GIVEN INSTRUCTION:
Copy the records word for word, starting at their first line and stopping after the line that contains "Politico [133, 172]".

DATA TO PROCESS:
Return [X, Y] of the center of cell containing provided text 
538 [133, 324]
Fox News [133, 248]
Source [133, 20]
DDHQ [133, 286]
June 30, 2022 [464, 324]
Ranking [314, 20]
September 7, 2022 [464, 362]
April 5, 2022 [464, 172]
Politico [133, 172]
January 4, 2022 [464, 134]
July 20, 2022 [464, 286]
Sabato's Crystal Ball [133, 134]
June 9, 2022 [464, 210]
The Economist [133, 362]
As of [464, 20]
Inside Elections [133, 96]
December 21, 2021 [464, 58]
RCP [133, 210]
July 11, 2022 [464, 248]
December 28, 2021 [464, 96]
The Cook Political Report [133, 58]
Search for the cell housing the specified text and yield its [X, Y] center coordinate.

EXPECTED ANSWER:
Return [X, Y] of the center of cell containing provided text 
538 [133, 324]
Fox News [133, 248]
Source [133, 20]
DDHQ [133, 286]
June 30, 2022 [464, 324]
Ranking [314, 20]
September 7, 2022 [464, 362]
April 5, 2022 [464, 172]
Politico [133, 172]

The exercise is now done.